YOUR OBJECTIVE:
Whenever a line in the entries includes the word "shoe", copy that line out.

SOURCE MATERIAL:
------
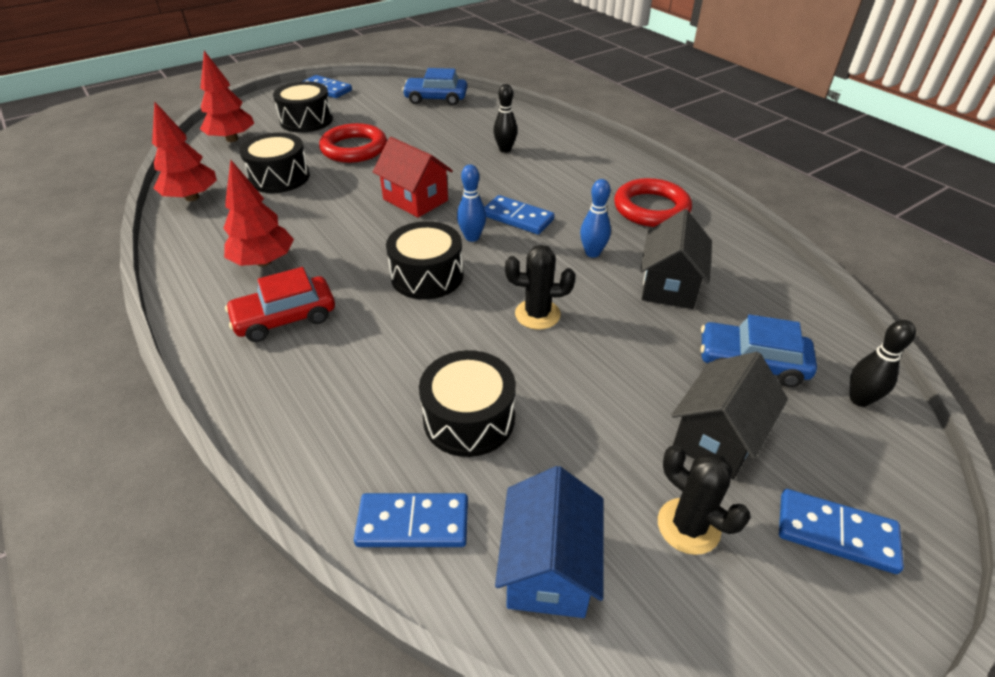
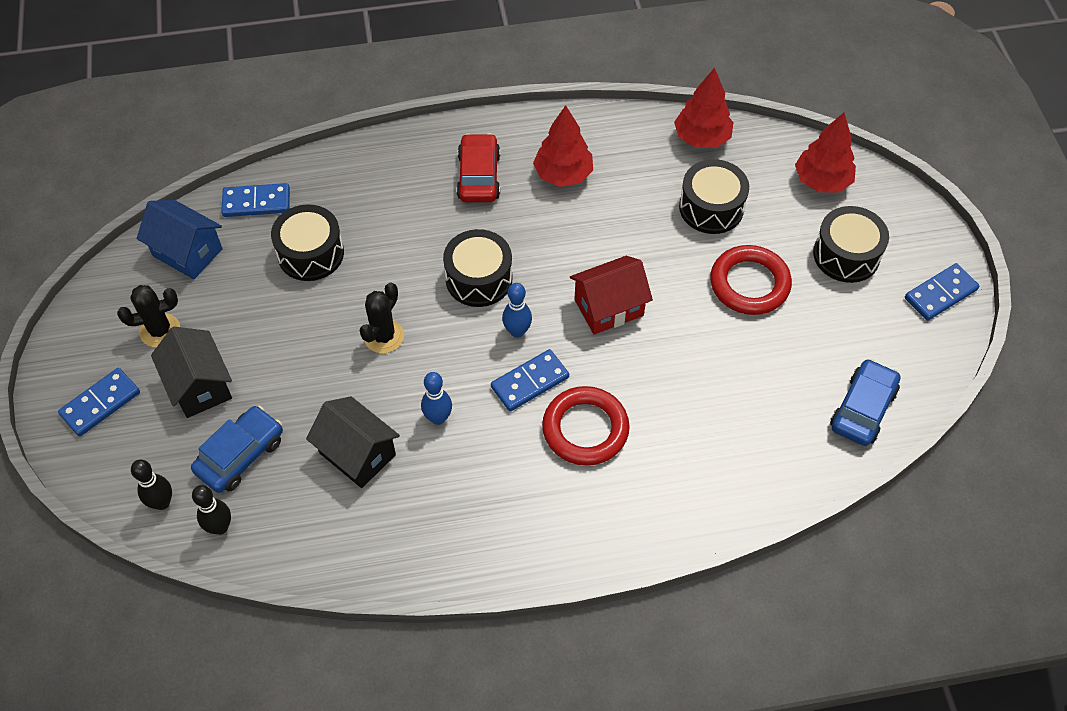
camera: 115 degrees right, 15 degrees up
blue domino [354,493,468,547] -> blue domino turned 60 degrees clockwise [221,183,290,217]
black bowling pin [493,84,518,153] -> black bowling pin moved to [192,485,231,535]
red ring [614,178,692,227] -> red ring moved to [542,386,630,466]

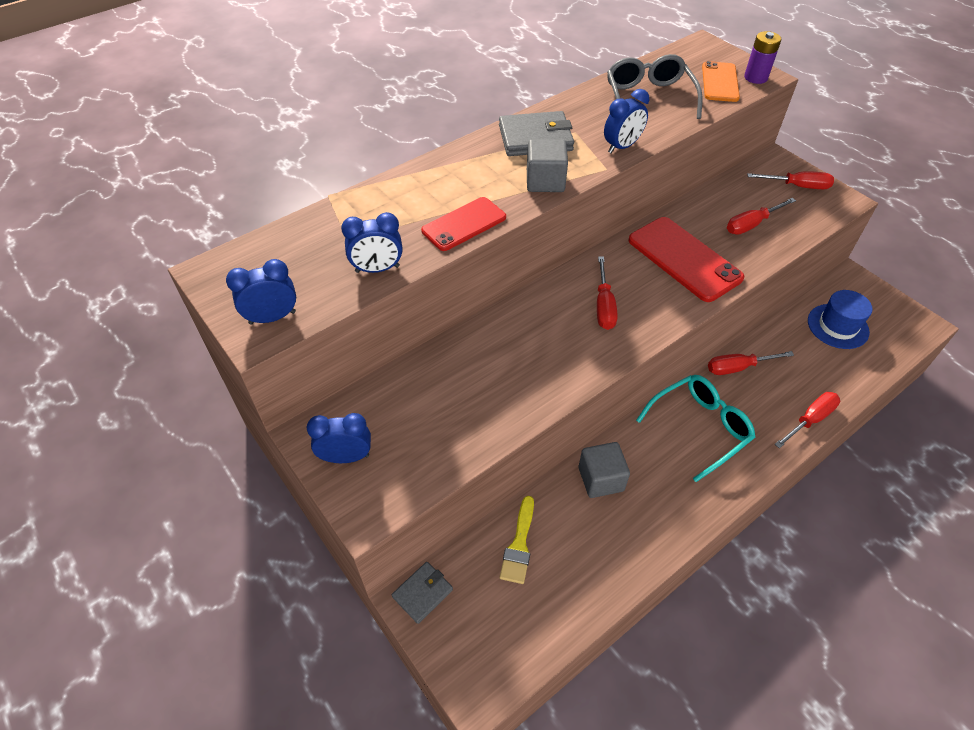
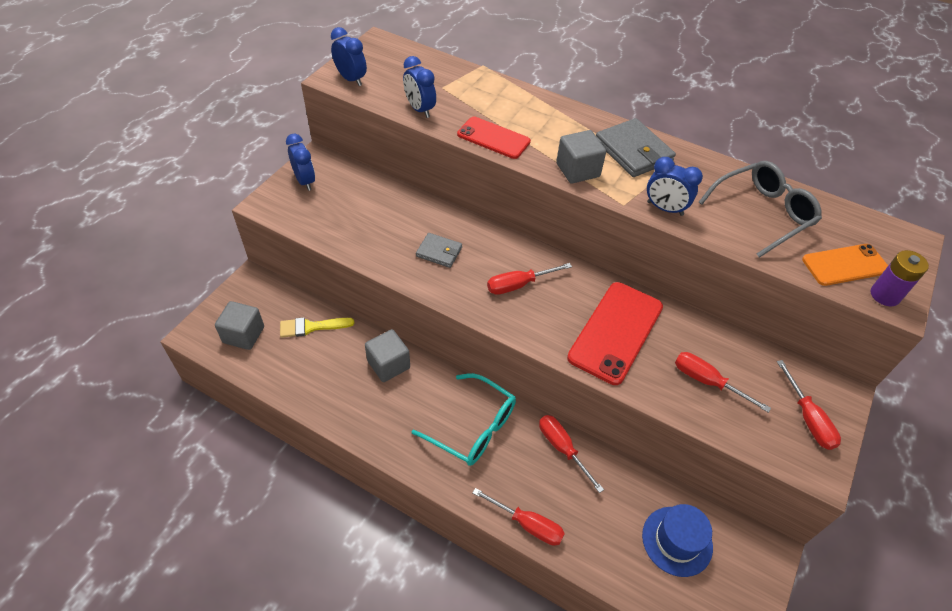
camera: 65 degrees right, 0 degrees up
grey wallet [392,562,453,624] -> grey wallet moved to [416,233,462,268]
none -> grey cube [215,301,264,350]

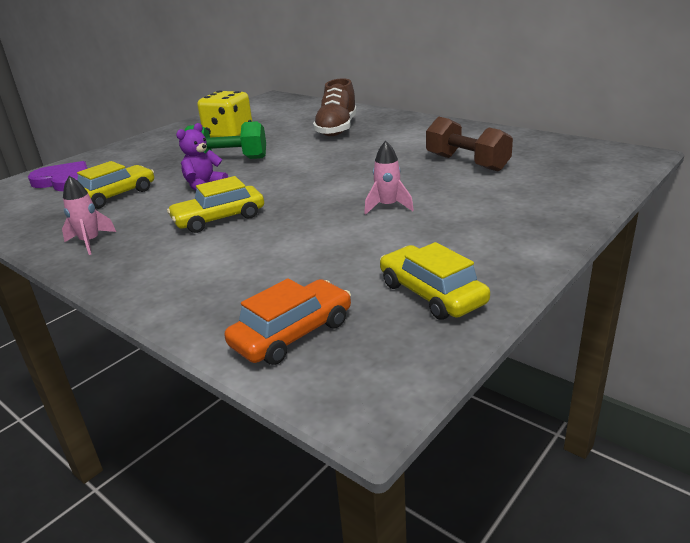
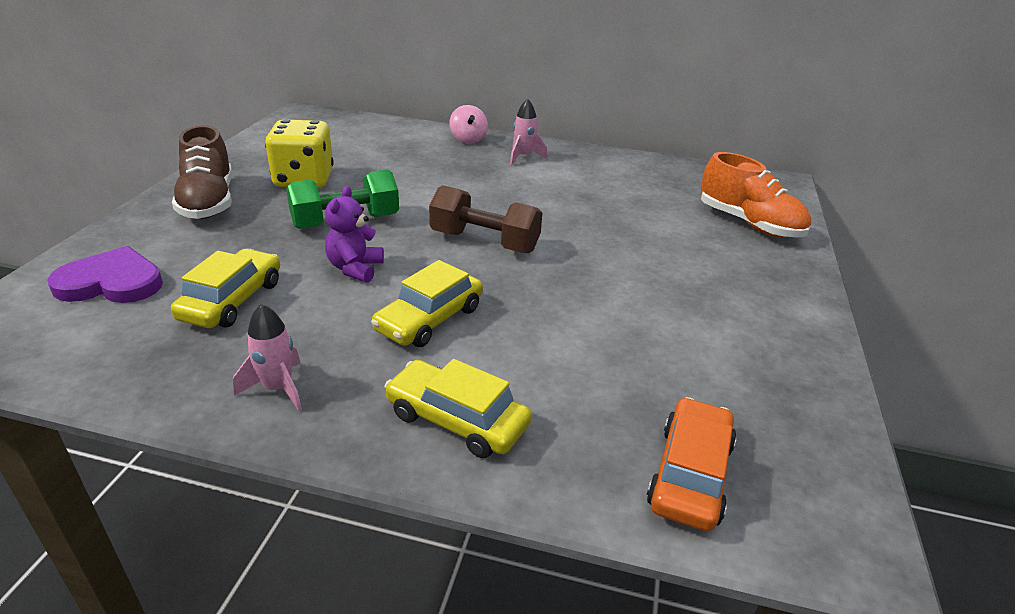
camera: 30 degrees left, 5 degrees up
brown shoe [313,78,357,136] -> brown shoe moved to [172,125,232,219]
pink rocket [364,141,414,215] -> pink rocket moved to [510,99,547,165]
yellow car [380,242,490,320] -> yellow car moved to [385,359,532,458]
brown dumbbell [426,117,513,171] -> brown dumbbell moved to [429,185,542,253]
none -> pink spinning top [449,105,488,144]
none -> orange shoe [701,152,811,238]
------
REPLY:
brown shoe [313,78,357,136] -> brown shoe moved to [172,125,232,219]
none -> orange shoe [701,152,811,238]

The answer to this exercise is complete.